ACTION ITEM:
Here are the records. Write out exactly the lines between the one holding "brown round brick E5" and the one holding "grey brick J4", inclusive.

DATA IN THIS EXERCISE START

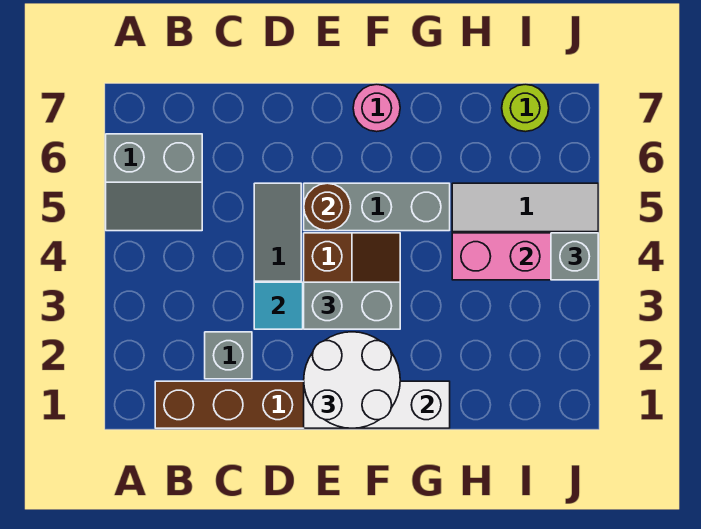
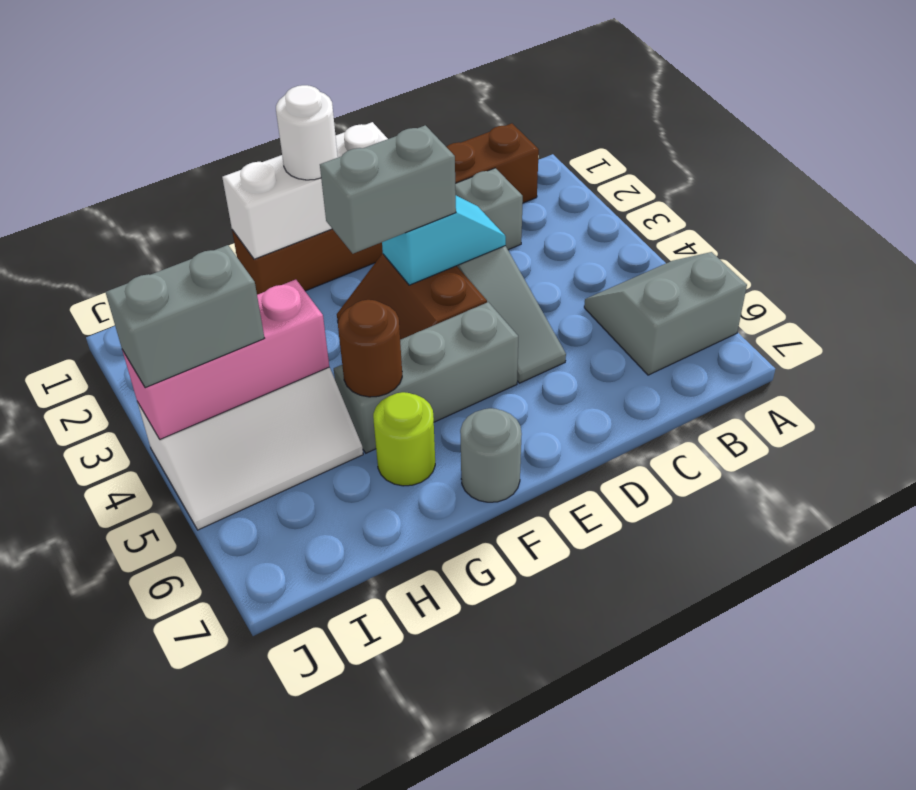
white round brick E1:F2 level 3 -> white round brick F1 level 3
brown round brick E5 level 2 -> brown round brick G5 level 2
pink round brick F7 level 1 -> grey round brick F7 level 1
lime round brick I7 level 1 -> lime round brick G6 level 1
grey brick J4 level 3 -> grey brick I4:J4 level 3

DATA IN THIS EXERCISE END
DATA IN THIS EXERCISE START

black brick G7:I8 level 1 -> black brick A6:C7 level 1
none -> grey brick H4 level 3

DATA IN THIS EXERCISE END

RESPONSE FOR THIS EXERCISE:
brown round brick E5 level 2 -> brown round brick G5 level 2
pink round brick F7 level 1 -> grey round brick F7 level 1
lime round brick I7 level 1 -> lime round brick G6 level 1
grey brick J4 level 3 -> grey brick I4:J4 level 3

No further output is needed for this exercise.